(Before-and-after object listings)
= = = = =

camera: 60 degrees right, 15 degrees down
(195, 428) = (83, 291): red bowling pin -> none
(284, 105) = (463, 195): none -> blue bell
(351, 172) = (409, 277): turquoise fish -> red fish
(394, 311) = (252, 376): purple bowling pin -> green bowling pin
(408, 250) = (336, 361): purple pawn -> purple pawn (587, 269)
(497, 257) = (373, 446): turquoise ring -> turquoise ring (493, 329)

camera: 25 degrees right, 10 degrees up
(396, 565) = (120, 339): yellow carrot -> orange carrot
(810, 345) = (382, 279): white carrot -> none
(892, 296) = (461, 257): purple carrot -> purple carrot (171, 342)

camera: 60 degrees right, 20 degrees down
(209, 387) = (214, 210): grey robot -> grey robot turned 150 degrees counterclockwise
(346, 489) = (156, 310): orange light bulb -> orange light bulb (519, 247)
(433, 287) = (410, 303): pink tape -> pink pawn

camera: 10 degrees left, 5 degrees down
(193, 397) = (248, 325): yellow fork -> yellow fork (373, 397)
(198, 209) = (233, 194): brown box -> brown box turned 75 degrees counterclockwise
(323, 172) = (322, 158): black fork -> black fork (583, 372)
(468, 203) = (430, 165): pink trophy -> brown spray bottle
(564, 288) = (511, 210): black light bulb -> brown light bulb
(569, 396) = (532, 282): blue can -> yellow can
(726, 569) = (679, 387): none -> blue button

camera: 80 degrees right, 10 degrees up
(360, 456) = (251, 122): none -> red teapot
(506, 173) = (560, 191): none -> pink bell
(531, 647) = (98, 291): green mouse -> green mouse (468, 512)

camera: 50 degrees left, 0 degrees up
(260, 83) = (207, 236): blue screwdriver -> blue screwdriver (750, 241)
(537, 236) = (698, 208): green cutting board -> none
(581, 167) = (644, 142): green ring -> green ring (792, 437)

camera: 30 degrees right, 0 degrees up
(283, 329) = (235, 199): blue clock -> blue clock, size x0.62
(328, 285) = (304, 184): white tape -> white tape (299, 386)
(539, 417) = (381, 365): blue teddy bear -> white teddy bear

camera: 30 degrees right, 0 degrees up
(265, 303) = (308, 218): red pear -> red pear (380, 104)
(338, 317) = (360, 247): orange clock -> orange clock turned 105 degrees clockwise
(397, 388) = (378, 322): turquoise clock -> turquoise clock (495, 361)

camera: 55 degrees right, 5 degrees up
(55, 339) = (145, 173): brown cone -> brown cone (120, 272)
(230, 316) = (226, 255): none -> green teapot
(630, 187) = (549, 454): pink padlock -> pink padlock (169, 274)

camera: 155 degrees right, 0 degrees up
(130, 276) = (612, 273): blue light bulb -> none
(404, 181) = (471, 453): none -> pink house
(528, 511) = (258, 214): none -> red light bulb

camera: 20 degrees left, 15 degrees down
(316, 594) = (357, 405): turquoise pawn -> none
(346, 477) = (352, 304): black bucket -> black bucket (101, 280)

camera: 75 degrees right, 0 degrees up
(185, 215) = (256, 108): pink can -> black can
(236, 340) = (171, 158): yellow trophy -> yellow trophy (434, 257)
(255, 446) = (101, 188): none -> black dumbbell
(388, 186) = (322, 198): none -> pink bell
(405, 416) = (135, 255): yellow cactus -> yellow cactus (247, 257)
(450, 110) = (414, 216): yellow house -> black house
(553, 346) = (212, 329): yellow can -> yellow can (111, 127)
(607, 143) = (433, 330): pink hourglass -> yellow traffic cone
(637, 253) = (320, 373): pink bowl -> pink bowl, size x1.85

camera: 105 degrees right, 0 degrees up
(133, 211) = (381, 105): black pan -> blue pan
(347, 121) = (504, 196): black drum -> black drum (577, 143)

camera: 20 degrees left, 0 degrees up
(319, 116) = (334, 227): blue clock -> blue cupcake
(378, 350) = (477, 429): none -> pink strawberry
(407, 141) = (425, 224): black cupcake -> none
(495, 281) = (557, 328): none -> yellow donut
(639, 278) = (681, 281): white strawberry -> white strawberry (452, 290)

= = = = =

Problem to work on:
Show every line above in which the word "counterclockwise" occurs.

Answer to this problem:
(209, 387) = (214, 210): grey robot -> grey robot turned 150 degrees counterclockwise
(198, 209) = (233, 194): brown box -> brown box turned 75 degrees counterclockwise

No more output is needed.